Dataset excerpts:
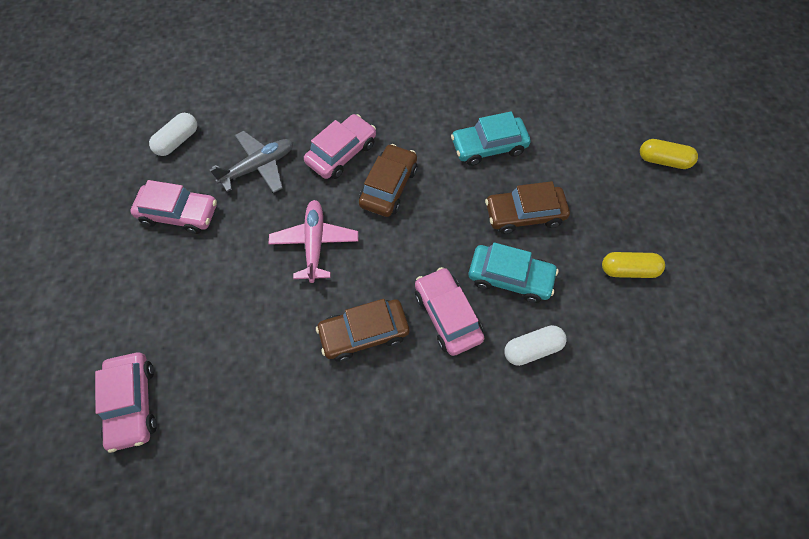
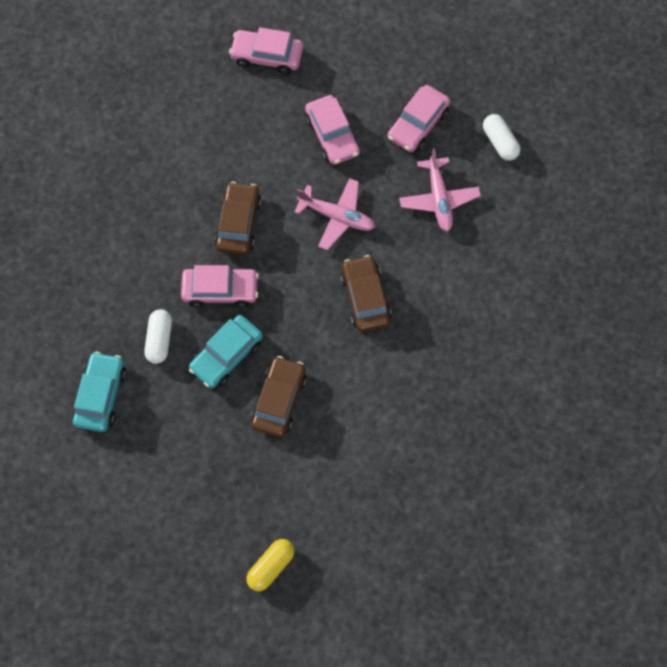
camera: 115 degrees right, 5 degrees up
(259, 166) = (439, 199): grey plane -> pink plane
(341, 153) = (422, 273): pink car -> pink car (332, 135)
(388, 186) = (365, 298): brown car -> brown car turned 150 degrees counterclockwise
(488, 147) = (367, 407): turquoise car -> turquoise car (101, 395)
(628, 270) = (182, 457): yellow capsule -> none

Exercise prompt: Where the data contains images, drop them and print the rest exactly.

Output of the exercise:
camera: 115 degrees right, 5 degrees up
(259, 166) = (439, 199): grey plane -> pink plane
(341, 153) = (422, 273): pink car -> pink car (332, 135)
(388, 186) = (365, 298): brown car -> brown car turned 150 degrees counterclockwise
(488, 147) = (367, 407): turquoise car -> turquoise car (101, 395)
(628, 270) = (182, 457): yellow capsule -> none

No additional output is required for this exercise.